> **THE DATA**

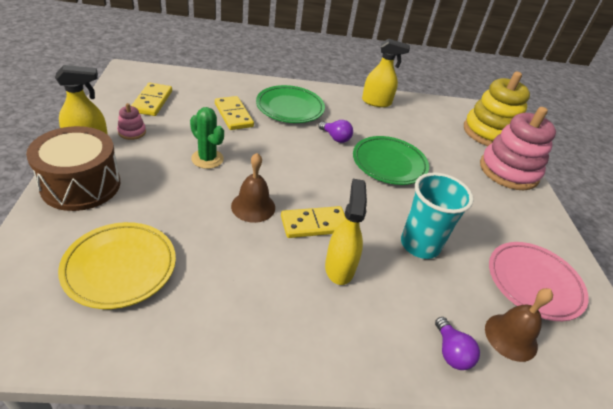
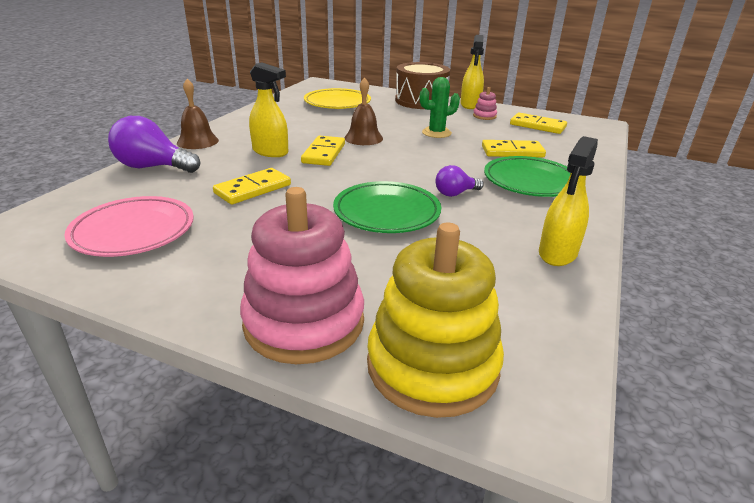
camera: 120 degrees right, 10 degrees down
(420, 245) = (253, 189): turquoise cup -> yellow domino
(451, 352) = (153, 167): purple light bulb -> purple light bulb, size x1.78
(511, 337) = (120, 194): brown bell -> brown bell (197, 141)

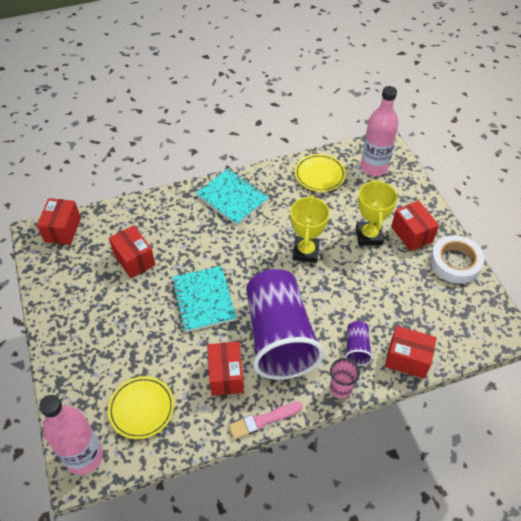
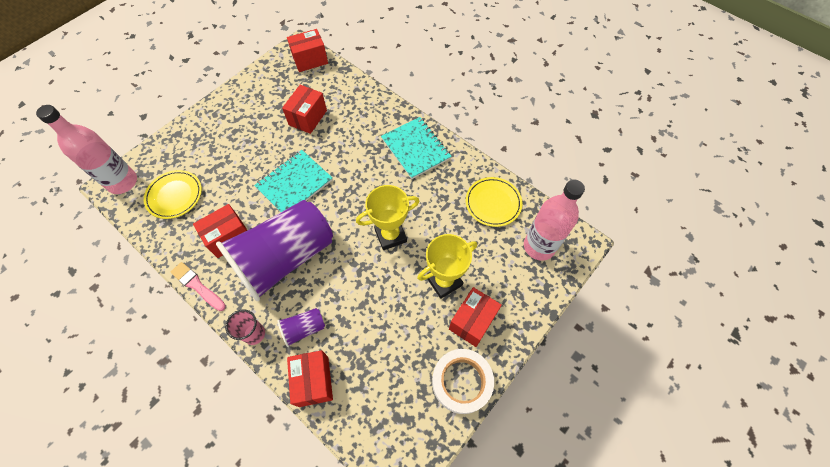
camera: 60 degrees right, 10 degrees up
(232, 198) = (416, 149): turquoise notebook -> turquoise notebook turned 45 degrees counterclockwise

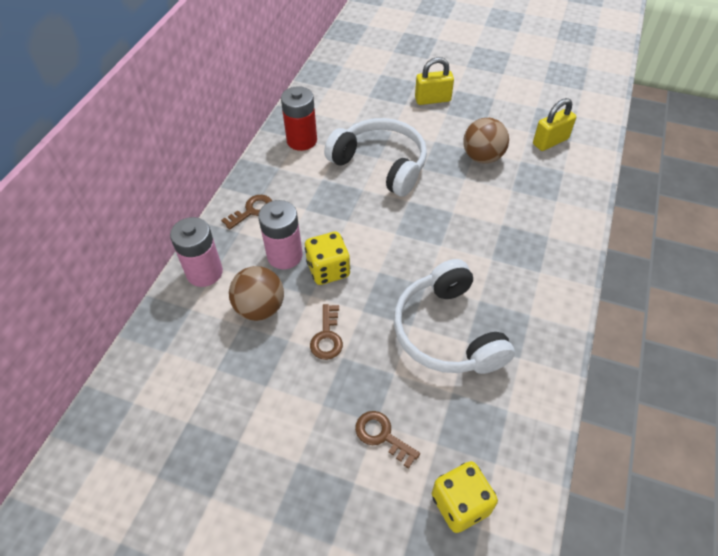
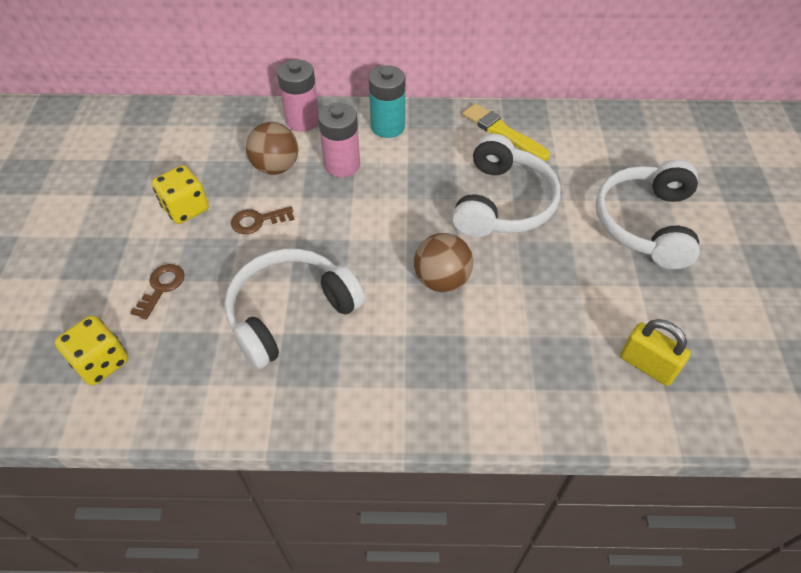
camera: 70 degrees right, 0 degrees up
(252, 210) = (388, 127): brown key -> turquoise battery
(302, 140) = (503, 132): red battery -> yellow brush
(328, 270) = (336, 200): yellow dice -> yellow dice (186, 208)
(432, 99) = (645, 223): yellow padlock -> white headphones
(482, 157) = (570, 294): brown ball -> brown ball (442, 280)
...
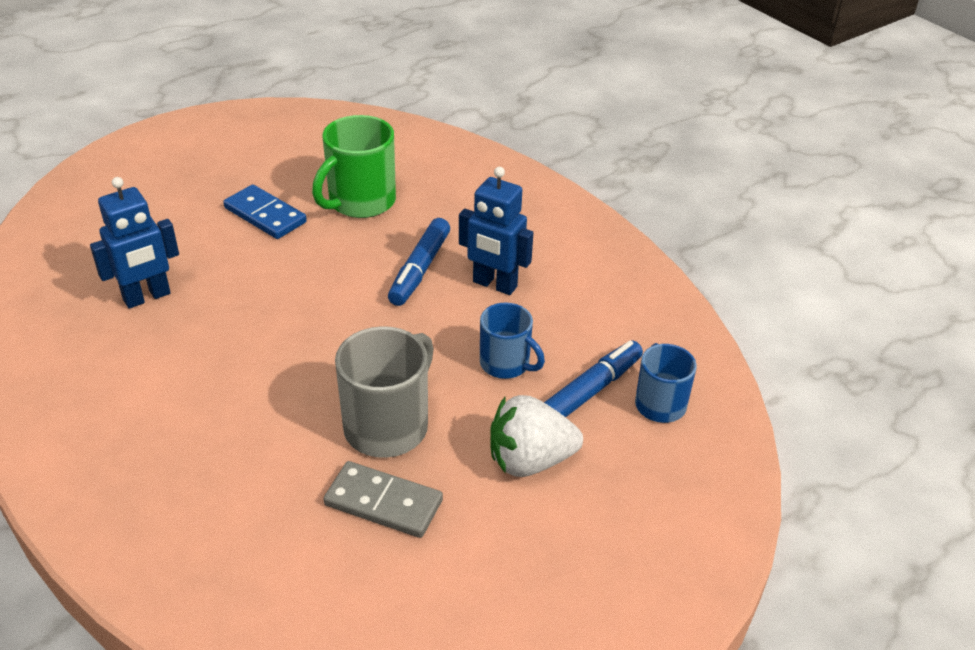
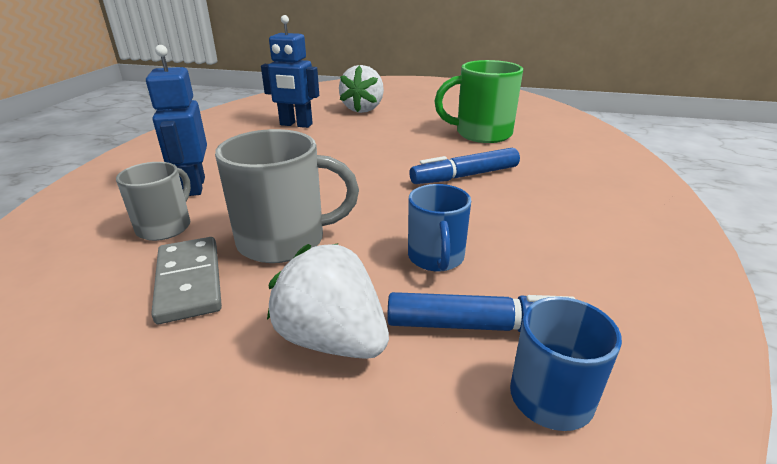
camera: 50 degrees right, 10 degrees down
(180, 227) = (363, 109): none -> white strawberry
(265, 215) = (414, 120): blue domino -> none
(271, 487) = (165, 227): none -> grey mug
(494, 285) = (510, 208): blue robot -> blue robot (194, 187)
--
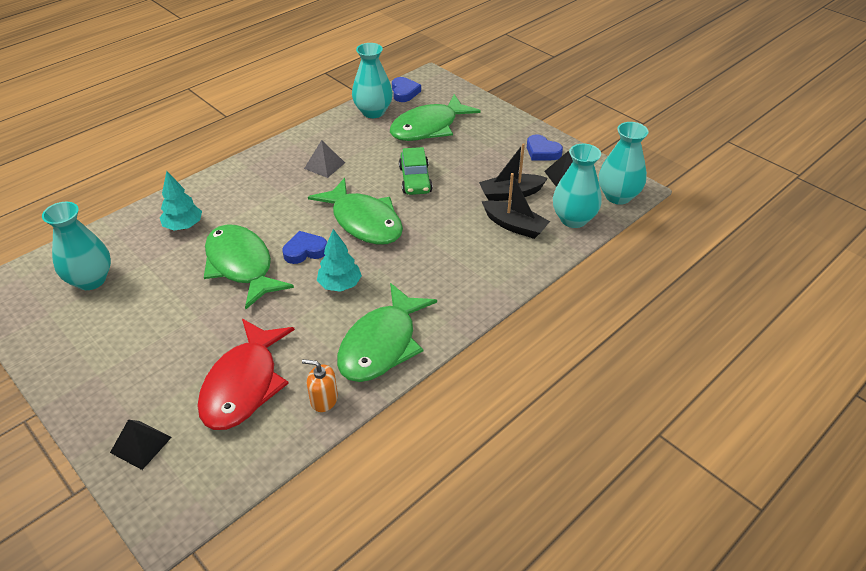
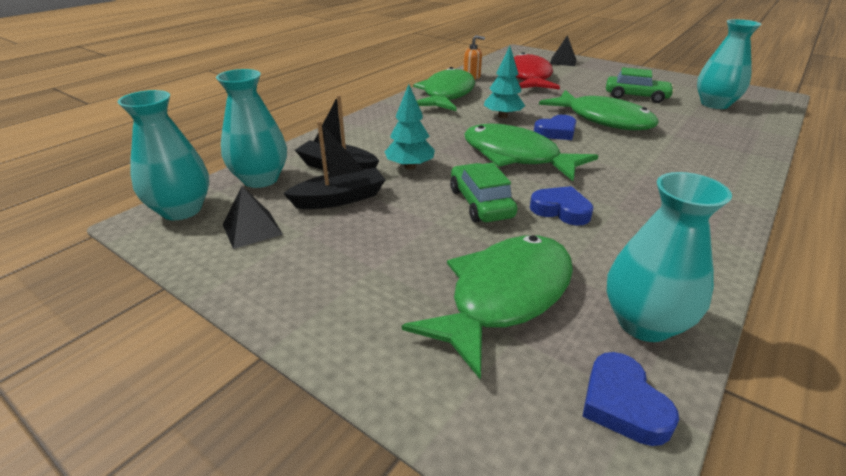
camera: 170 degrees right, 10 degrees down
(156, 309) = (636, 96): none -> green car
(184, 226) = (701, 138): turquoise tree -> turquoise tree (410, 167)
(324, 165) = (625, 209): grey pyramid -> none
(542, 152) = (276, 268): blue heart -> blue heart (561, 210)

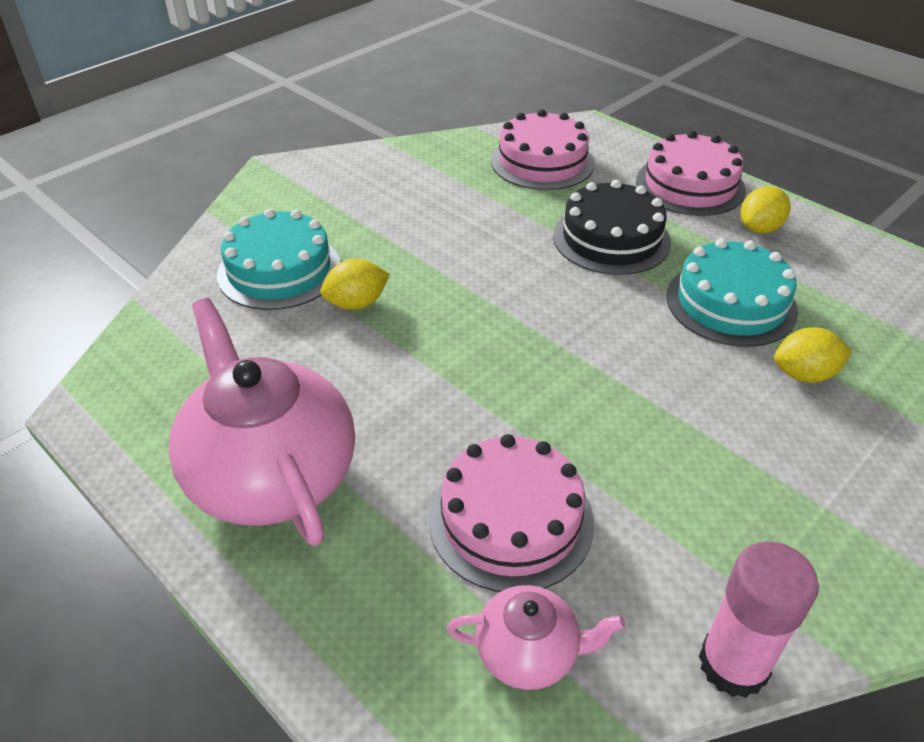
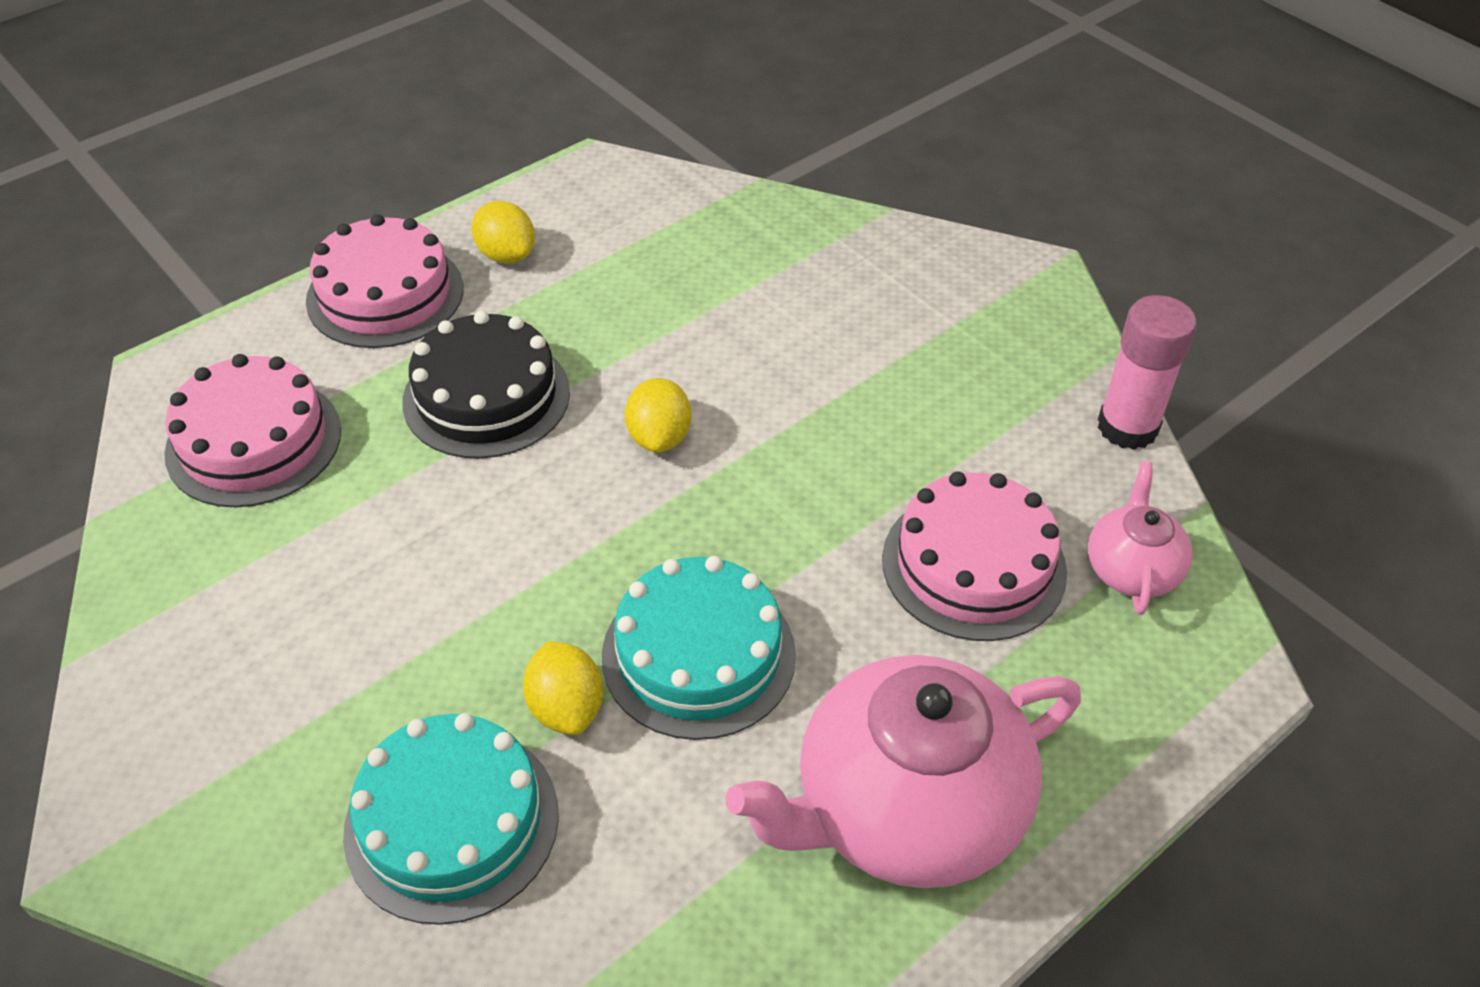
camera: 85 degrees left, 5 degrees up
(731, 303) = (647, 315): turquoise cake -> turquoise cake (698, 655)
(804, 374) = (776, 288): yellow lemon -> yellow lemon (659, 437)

> **WORK REQUIRED**
Copy out each line of the listing that holds the string "none".

> **SOLUTION**
(180, 227) = (363, 109): none -> white strawberry
(265, 215) = (414, 120): blue domino -> none
(271, 487) = (165, 227): none -> grey mug
(156, 309) = (636, 96): none -> green car
(324, 165) = (625, 209): grey pyramid -> none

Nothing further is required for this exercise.